-- Exercise brief --
Look through the listing for the word "turquoise". Copy each line that has it.

-- Records supplied --
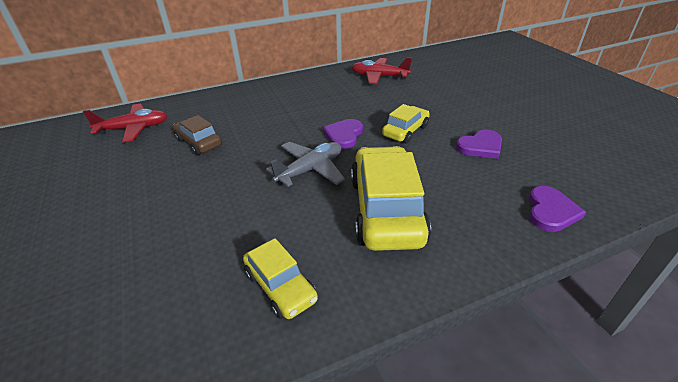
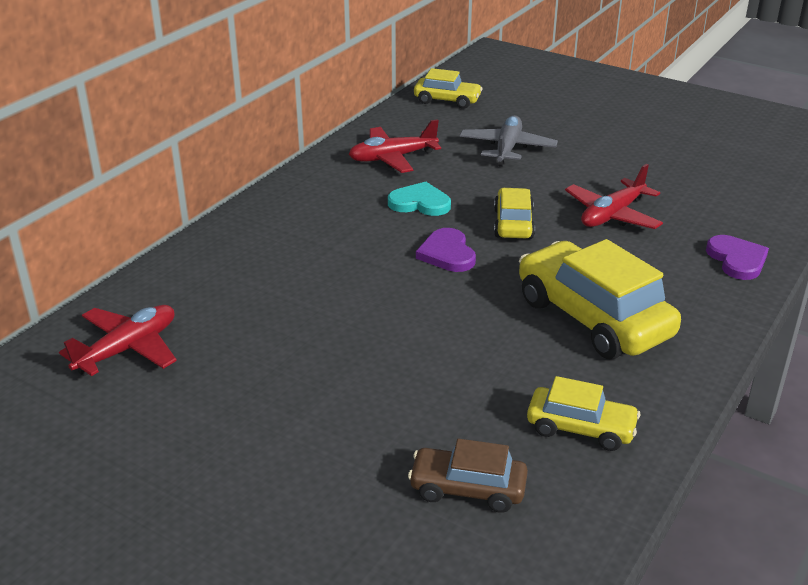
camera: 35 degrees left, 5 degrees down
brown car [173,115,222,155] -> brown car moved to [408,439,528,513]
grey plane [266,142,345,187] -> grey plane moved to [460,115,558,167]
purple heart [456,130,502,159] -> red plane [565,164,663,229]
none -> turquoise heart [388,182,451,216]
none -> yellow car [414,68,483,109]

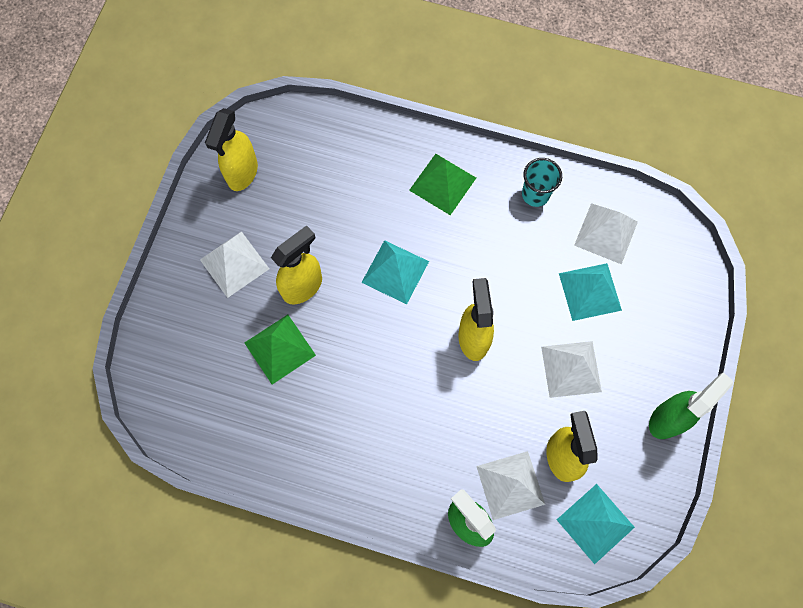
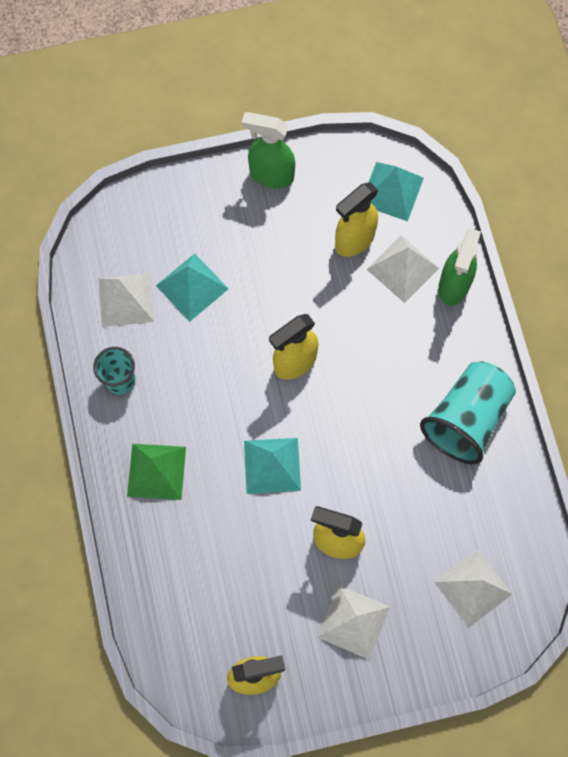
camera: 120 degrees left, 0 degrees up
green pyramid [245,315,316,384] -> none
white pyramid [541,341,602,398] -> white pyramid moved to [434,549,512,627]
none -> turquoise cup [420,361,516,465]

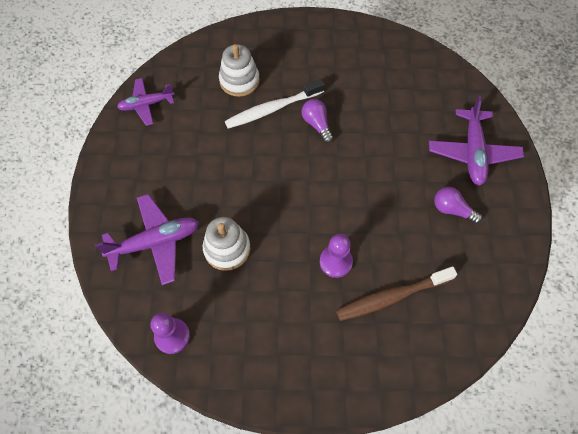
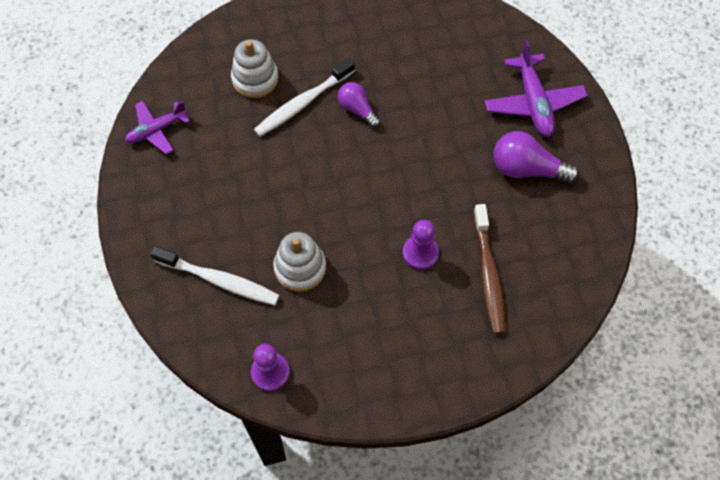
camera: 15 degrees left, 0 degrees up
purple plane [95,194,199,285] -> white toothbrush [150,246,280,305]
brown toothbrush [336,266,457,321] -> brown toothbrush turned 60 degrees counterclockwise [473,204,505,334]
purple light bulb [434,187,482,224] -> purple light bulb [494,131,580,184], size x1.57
---
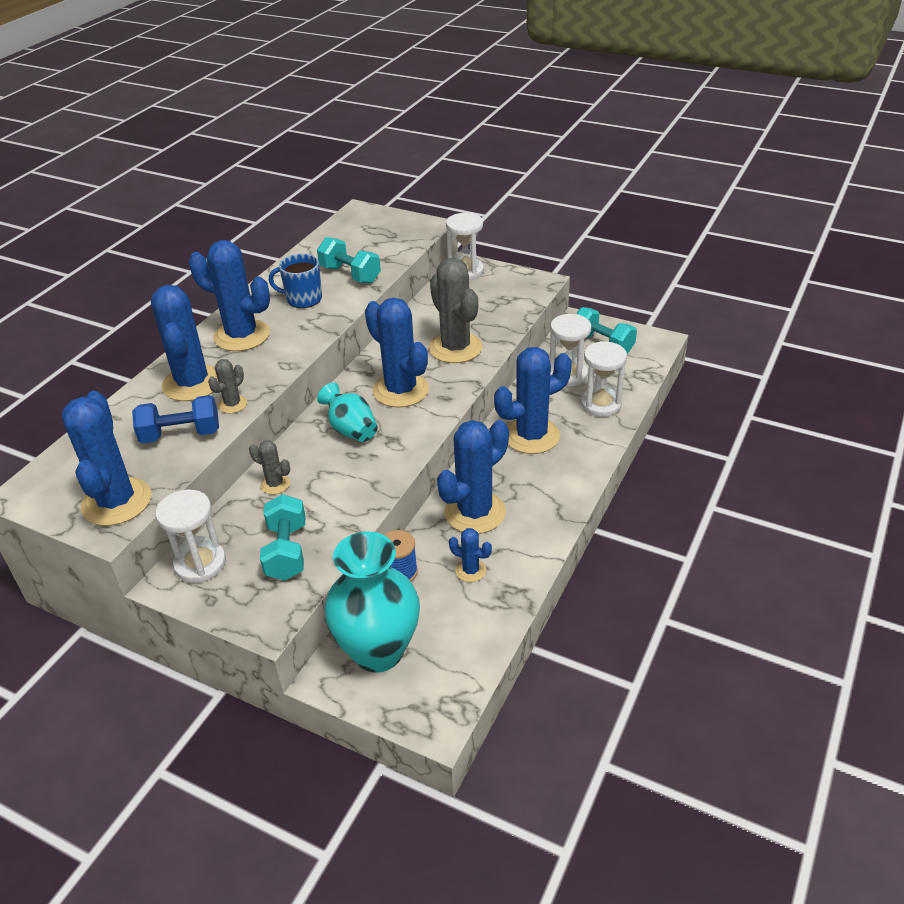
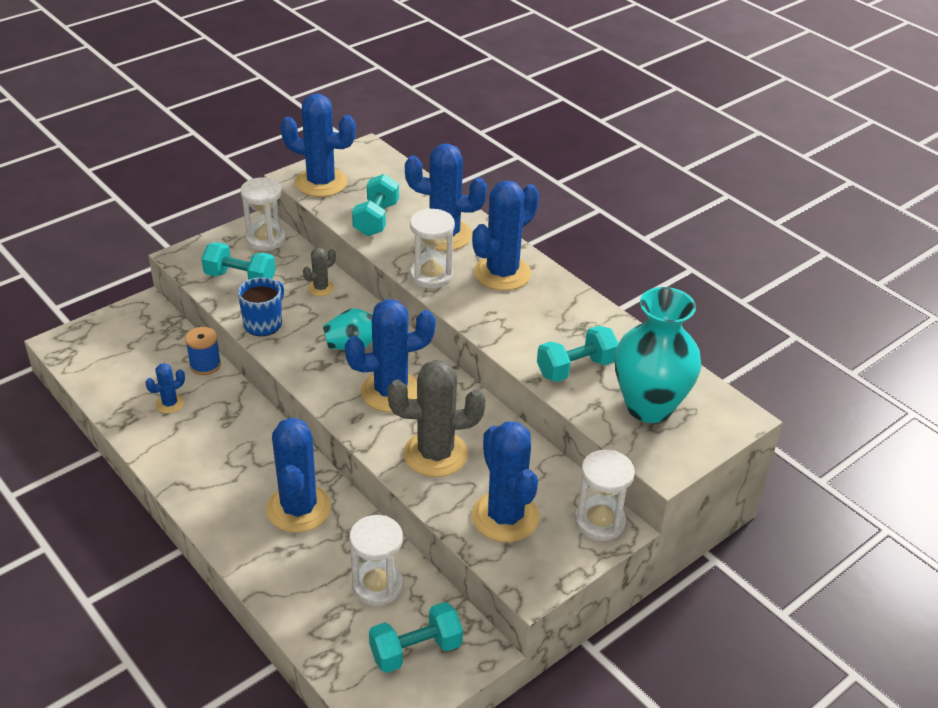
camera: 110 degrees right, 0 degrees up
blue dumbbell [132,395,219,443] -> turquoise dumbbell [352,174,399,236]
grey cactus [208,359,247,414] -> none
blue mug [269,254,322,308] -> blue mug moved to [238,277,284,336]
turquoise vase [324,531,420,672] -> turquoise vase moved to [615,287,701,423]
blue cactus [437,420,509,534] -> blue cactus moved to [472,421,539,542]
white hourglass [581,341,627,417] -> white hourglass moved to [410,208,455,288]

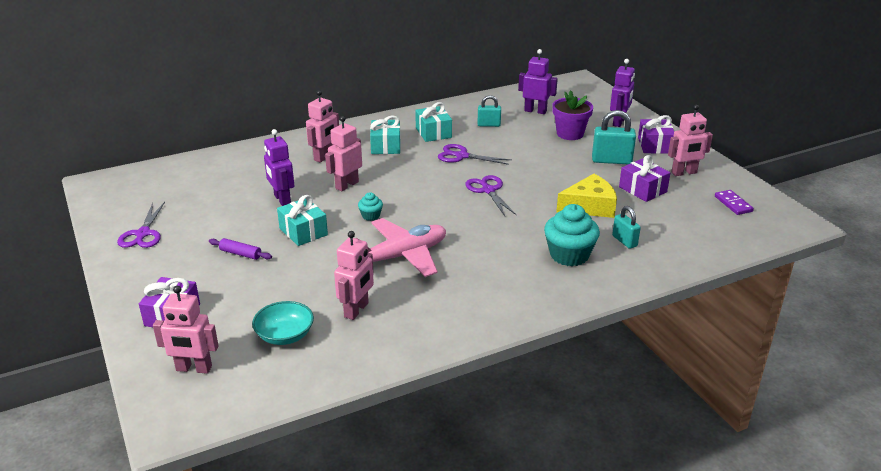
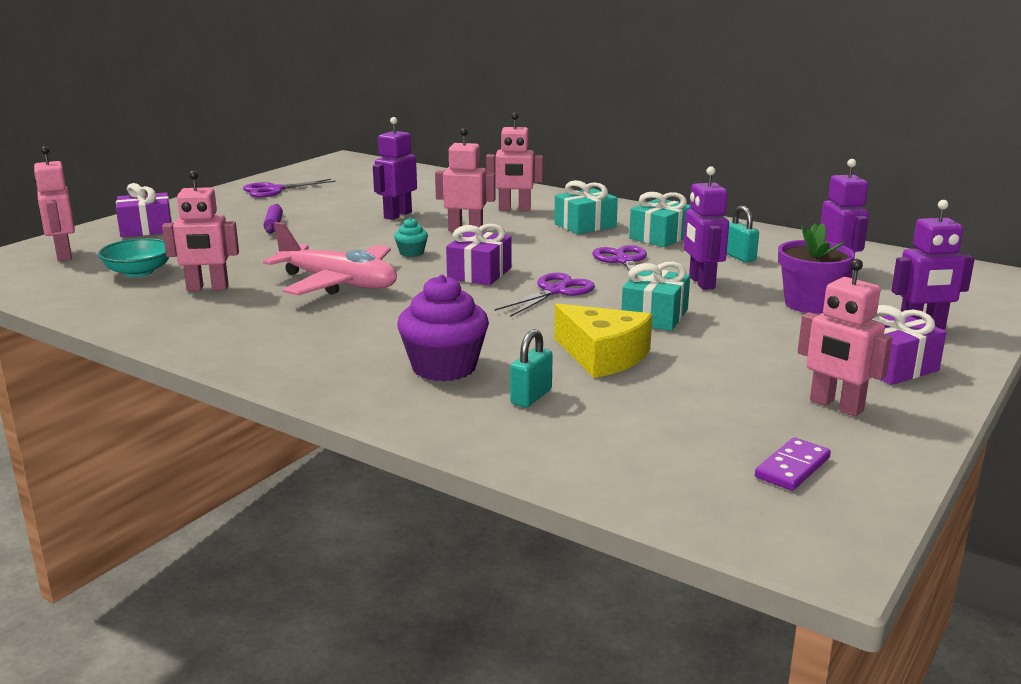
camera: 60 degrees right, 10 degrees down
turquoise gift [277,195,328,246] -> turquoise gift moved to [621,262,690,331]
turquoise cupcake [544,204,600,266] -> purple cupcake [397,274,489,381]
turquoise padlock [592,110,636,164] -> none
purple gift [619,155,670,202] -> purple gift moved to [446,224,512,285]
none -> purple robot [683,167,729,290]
...
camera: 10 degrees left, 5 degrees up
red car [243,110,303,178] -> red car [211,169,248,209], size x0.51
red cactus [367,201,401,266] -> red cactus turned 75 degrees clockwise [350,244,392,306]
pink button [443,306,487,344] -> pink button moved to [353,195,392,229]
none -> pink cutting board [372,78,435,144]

-- The answer --
none -> turquoise heart [388,182,451,216]
none -> turquoise cup [420,361,516,465]
blue dumbbell [132,395,219,443] -> turquoise dumbbell [352,174,399,236]
turquoise vase [324,531,420,672] -> turquoise vase moved to [615,287,701,423]
turquoise gift [277,195,328,246] -> turquoise gift moved to [621,262,690,331]
turquoise cupcake [544,204,600,266] -> purple cupcake [397,274,489,381]
turquoise padlock [592,110,636,164] -> none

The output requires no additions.